REQUIRED ACTION: Find the line holding "Q3: NPN BD139" in the entries below. Give it again exactly, along with every line after it up to and including the line holding "BAT3: 6V (plus".

ENTRIES PROVIDED:
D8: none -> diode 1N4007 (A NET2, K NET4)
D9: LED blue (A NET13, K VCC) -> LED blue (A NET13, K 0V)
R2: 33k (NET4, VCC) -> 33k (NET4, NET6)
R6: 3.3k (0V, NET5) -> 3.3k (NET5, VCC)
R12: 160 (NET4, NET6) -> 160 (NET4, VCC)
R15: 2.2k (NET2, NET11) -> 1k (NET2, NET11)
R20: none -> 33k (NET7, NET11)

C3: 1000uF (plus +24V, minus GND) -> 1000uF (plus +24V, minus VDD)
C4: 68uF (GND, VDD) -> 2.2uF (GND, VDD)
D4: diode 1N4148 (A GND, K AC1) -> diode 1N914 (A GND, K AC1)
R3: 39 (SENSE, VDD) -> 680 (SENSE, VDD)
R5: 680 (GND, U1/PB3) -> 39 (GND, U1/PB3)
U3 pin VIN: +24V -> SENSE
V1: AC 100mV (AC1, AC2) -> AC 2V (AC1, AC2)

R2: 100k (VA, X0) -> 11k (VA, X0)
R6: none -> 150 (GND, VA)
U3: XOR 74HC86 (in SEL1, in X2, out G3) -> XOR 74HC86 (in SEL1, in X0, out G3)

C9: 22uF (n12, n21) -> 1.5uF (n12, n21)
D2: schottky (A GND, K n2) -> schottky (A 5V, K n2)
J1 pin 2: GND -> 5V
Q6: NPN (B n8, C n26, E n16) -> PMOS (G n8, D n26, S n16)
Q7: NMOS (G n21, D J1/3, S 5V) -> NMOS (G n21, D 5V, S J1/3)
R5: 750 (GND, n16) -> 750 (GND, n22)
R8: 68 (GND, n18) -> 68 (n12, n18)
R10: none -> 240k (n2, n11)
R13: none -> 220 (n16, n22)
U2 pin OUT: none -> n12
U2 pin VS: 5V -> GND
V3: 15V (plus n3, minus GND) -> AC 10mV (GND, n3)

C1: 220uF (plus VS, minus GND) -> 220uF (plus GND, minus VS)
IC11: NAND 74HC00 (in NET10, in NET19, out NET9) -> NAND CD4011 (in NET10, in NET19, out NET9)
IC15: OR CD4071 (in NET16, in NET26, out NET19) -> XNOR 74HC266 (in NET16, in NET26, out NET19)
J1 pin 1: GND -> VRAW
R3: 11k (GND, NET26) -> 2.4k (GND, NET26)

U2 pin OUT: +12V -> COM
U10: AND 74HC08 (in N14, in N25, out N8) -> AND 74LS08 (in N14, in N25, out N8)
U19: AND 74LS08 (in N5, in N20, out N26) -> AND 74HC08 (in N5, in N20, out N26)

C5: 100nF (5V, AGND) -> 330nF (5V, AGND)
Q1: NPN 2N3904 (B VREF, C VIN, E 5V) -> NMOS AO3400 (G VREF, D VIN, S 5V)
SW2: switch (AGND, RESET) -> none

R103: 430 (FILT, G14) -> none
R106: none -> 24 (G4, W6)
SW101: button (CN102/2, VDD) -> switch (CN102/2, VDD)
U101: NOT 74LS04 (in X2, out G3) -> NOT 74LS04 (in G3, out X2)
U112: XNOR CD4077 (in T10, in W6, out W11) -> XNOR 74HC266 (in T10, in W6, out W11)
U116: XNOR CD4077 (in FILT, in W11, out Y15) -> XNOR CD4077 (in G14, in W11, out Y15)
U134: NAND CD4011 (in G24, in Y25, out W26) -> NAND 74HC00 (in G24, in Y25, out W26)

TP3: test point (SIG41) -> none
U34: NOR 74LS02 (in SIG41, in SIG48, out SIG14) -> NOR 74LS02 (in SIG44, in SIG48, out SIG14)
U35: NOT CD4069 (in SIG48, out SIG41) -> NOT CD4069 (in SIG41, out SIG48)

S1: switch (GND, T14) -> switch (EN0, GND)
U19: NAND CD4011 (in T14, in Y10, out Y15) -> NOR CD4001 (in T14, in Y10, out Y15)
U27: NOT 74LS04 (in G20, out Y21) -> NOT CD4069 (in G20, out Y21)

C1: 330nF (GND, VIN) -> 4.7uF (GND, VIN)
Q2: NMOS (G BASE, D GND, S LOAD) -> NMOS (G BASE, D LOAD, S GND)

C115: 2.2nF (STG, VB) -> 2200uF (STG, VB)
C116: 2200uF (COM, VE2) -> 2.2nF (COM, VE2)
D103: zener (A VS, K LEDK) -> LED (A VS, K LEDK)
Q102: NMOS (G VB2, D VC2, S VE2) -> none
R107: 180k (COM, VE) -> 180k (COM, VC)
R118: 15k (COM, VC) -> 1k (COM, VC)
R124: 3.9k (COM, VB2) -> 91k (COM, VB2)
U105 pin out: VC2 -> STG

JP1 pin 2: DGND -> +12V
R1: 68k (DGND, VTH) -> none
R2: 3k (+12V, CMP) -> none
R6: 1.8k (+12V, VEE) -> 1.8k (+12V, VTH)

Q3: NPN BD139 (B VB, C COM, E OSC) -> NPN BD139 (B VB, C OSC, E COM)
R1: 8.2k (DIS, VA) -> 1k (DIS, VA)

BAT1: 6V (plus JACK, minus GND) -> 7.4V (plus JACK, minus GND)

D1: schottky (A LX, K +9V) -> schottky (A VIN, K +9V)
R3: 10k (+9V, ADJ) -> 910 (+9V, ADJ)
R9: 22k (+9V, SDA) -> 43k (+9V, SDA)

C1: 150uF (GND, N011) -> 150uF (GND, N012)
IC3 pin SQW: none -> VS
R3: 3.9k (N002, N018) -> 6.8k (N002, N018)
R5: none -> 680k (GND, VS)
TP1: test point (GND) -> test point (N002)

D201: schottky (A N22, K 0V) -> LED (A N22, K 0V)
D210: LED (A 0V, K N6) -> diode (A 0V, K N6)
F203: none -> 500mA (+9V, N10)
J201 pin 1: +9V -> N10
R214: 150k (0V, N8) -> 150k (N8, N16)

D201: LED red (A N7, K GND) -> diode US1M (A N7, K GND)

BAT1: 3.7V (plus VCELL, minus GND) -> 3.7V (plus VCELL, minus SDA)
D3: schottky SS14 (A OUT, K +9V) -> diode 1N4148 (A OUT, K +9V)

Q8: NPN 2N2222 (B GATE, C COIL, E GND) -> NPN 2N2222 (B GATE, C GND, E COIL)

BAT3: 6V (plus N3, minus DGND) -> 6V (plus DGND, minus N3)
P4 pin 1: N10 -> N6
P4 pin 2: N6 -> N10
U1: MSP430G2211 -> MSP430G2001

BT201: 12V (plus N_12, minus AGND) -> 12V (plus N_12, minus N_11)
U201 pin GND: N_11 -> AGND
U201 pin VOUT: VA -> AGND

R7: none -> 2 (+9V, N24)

REPLY:
Q3: NPN BD139 (B VB, C COM, E OSC) -> NPN BD139 (B VB, C OSC, E COM)
R1: 8.2k (DIS, VA) -> 1k (DIS, VA)

BAT1: 6V (plus JACK, minus GND) -> 7.4V (plus JACK, minus GND)

D1: schottky (A LX, K +9V) -> schottky (A VIN, K +9V)
R3: 10k (+9V, ADJ) -> 910 (+9V, ADJ)
R9: 22k (+9V, SDA) -> 43k (+9V, SDA)

C1: 150uF (GND, N011) -> 150uF (GND, N012)
IC3 pin SQW: none -> VS
R3: 3.9k (N002, N018) -> 6.8k (N002, N018)
R5: none -> 680k (GND, VS)
TP1: test point (GND) -> test point (N002)

D201: schottky (A N22, K 0V) -> LED (A N22, K 0V)
D210: LED (A 0V, K N6) -> diode (A 0V, K N6)
F203: none -> 500mA (+9V, N10)
J201 pin 1: +9V -> N10
R214: 150k (0V, N8) -> 150k (N8, N16)

D201: LED red (A N7, K GND) -> diode US1M (A N7, K GND)

BAT1: 3.7V (plus VCELL, minus GND) -> 3.7V (plus VCELL, minus SDA)
D3: schottky SS14 (A OUT, K +9V) -> diode 1N4148 (A OUT, K +9V)

Q8: NPN 2N2222 (B GATE, C COIL, E GND) -> NPN 2N2222 (B GATE, C GND, E COIL)

BAT3: 6V (plus N3, minus DGND) -> 6V (plus DGND, minus N3)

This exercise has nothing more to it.